--- Recorded data ---

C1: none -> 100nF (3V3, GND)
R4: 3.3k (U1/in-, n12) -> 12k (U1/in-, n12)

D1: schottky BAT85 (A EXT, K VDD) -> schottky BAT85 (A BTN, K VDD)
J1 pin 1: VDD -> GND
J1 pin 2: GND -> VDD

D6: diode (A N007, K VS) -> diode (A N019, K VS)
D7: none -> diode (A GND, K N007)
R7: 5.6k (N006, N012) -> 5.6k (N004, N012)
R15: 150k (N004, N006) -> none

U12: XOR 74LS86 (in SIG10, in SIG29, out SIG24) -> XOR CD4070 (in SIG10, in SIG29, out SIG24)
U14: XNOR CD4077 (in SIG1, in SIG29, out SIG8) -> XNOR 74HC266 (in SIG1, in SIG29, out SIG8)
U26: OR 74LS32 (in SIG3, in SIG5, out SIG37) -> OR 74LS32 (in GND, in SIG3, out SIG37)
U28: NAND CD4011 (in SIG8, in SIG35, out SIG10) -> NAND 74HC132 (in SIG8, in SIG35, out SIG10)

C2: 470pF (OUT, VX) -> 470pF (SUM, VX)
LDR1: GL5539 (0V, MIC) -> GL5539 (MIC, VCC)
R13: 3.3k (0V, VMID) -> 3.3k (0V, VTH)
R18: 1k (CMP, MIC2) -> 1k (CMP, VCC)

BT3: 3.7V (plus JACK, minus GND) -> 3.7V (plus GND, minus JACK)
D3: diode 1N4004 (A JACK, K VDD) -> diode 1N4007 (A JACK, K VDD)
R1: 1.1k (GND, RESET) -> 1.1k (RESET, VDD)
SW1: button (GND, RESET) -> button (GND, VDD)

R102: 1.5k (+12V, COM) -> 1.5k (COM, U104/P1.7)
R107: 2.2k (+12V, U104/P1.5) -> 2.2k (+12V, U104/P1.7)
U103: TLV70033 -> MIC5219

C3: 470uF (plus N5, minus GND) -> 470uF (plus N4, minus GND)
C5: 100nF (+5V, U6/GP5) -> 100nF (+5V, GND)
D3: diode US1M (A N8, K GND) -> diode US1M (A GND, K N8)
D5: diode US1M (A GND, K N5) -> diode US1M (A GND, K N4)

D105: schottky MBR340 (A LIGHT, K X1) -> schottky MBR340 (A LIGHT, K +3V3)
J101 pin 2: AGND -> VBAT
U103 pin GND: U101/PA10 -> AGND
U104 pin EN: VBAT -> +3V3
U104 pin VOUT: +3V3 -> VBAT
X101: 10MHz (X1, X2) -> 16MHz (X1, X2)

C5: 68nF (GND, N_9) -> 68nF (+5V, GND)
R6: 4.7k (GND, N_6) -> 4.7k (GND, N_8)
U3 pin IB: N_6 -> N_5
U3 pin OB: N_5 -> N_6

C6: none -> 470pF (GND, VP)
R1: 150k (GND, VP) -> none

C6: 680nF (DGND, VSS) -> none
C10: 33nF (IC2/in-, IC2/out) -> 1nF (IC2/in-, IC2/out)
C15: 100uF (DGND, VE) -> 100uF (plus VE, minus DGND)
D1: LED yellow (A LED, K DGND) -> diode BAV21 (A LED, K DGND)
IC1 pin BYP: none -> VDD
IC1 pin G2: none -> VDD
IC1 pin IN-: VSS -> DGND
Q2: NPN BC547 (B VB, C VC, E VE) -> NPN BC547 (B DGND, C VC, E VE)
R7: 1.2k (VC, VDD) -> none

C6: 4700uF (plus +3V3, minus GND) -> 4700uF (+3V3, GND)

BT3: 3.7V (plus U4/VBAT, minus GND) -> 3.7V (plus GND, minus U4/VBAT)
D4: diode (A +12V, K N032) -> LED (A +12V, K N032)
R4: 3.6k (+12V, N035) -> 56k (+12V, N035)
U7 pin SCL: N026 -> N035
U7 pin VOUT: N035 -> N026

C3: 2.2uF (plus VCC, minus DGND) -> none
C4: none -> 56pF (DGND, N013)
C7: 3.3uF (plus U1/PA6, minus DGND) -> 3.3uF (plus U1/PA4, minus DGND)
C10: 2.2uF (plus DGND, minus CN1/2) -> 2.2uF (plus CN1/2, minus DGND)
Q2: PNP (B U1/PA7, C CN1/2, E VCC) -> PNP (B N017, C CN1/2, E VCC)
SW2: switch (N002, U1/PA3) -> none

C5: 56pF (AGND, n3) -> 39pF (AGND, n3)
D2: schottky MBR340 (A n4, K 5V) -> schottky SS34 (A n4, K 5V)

---

▶ _Work order_:
Each line of the material is to be returned precisely as written.

▶ _Response for this exercise_:
C1: none -> 100nF (3V3, GND)
R4: 3.3k (U1/in-, n12) -> 12k (U1/in-, n12)

D1: schottky BAT85 (A EXT, K VDD) -> schottky BAT85 (A BTN, K VDD)
J1 pin 1: VDD -> GND
J1 pin 2: GND -> VDD

D6: diode (A N007, K VS) -> diode (A N019, K VS)
D7: none -> diode (A GND, K N007)
R7: 5.6k (N006, N012) -> 5.6k (N004, N012)
R15: 150k (N004, N006) -> none

U12: XOR 74LS86 (in SIG10, in SIG29, out SIG24) -> XOR CD4070 (in SIG10, in SIG29, out SIG24)
U14: XNOR CD4077 (in SIG1, in SIG29, out SIG8) -> XNOR 74HC266 (in SIG1, in SIG29, out SIG8)
U26: OR 74LS32 (in SIG3, in SIG5, out SIG37) -> OR 74LS32 (in GND, in SIG3, out SIG37)
U28: NAND CD4011 (in SIG8, in SIG35, out SIG10) -> NAND 74HC132 (in SIG8, in SIG35, out SIG10)

C2: 470pF (OUT, VX) -> 470pF (SUM, VX)
LDR1: GL5539 (0V, MIC) -> GL5539 (MIC, VCC)
R13: 3.3k (0V, VMID) -> 3.3k (0V, VTH)
R18: 1k (CMP, MIC2) -> 1k (CMP, VCC)

BT3: 3.7V (plus JACK, minus GND) -> 3.7V (plus GND, minus JACK)
D3: diode 1N4004 (A JACK, K VDD) -> diode 1N4007 (A JACK, K VDD)
R1: 1.1k (GND, RESET) -> 1.1k (RESET, VDD)
SW1: button (GND, RESET) -> button (GND, VDD)

R102: 1.5k (+12V, COM) -> 1.5k (COM, U104/P1.7)
R107: 2.2k (+12V, U104/P1.5) -> 2.2k (+12V, U104/P1.7)
U103: TLV70033 -> MIC5219

C3: 470uF (plus N5, minus GND) -> 470uF (plus N4, minus GND)
C5: 100nF (+5V, U6/GP5) -> 100nF (+5V, GND)
D3: diode US1M (A N8, K GND) -> diode US1M (A GND, K N8)
D5: diode US1M (A GND, K N5) -> diode US1M (A GND, K N4)

D105: schottky MBR340 (A LIGHT, K X1) -> schottky MBR340 (A LIGHT, K +3V3)
J101 pin 2: AGND -> VBAT
U103 pin GND: U101/PA10 -> AGND
U104 pin EN: VBAT -> +3V3
U104 pin VOUT: +3V3 -> VBAT
X101: 10MHz (X1, X2) -> 16MHz (X1, X2)

C5: 68nF (GND, N_9) -> 68nF (+5V, GND)
R6: 4.7k (GND, N_6) -> 4.7k (GND, N_8)
U3 pin IB: N_6 -> N_5
U3 pin OB: N_5 -> N_6

C6: none -> 470pF (GND, VP)
R1: 150k (GND, VP) -> none

C6: 680nF (DGND, VSS) -> none
C10: 33nF (IC2/in-, IC2/out) -> 1nF (IC2/in-, IC2/out)
C15: 100uF (DGND, VE) -> 100uF (plus VE, minus DGND)
D1: LED yellow (A LED, K DGND) -> diode BAV21 (A LED, K DGND)
IC1 pin BYP: none -> VDD
IC1 pin G2: none -> VDD
IC1 pin IN-: VSS -> DGND
Q2: NPN BC547 (B VB, C VC, E VE) -> NPN BC547 (B DGND, C VC, E VE)
R7: 1.2k (VC, VDD) -> none

C6: 4700uF (plus +3V3, minus GND) -> 4700uF (+3V3, GND)

BT3: 3.7V (plus U4/VBAT, minus GND) -> 3.7V (plus GND, minus U4/VBAT)
D4: diode (A +12V, K N032) -> LED (A +12V, K N032)
R4: 3.6k (+12V, N035) -> 56k (+12V, N035)
U7 pin SCL: N026 -> N035
U7 pin VOUT: N035 -> N026

C3: 2.2uF (plus VCC, minus DGND) -> none
C4: none -> 56pF (DGND, N013)
C7: 3.3uF (plus U1/PA6, minus DGND) -> 3.3uF (plus U1/PA4, minus DGND)
C10: 2.2uF (plus DGND, minus CN1/2) -> 2.2uF (plus CN1/2, minus DGND)
Q2: PNP (B U1/PA7, C CN1/2, E VCC) -> PNP (B N017, C CN1/2, E VCC)
SW2: switch (N002, U1/PA3) -> none

C5: 56pF (AGND, n3) -> 39pF (AGND, n3)
D2: schottky MBR340 (A n4, K 5V) -> schottky SS34 (A n4, K 5V)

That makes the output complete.